TASK DESCRIPTION —
All records below are to be set down precisely as written, excluding pictures.

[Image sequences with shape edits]
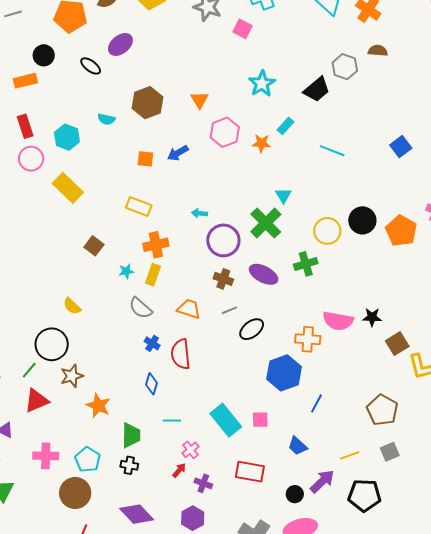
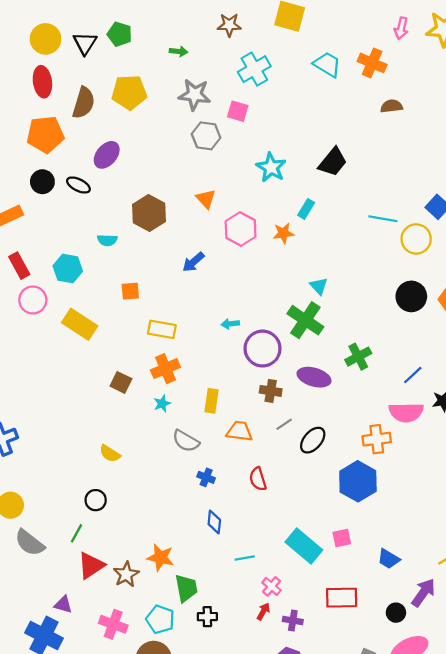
black circle: (44, 55) -> (42, 182), moved
gray hexagon: (345, 67) -> (206, 136), moved
cyan line: (332, 151) -> (383, 219), moved
orange square: (145, 159) -> (130, 291), moved
yellow circle: (327, 231) -> (416, 239), moved
orange cross: (156, 245) -> (165, 369), moved
yellow rectangle: (153, 275) -> (211, 401), moved
black circle: (52, 344) -> (96, 500), size x0.6
red semicircle: (181, 354) -> (258, 479), moved, size x0.7
brown star: (72, 376) -> (126, 574), moved
blue line: (317, 403) -> (413, 375), moved, turned 30
green trapezoid: (131, 435) -> (186, 588), moved
pink cross: (46, 456) -> (113, 624), turned 30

WRITTEN ANSWER —
black circle: (44, 55) -> (42, 182), moved
gray hexagon: (345, 67) -> (206, 136), moved
cyan line: (332, 151) -> (383, 219), moved
orange square: (145, 159) -> (130, 291), moved
yellow circle: (327, 231) -> (416, 239), moved
orange cross: (156, 245) -> (165, 369), moved
yellow rectangle: (153, 275) -> (211, 401), moved
black circle: (52, 344) -> (96, 500), size x0.6
red semicircle: (181, 354) -> (258, 479), moved, size x0.7
brown star: (72, 376) -> (126, 574), moved
blue line: (317, 403) -> (413, 375), moved, turned 30
green trapezoid: (131, 435) -> (186, 588), moved
pink cross: (46, 456) -> (113, 624), turned 30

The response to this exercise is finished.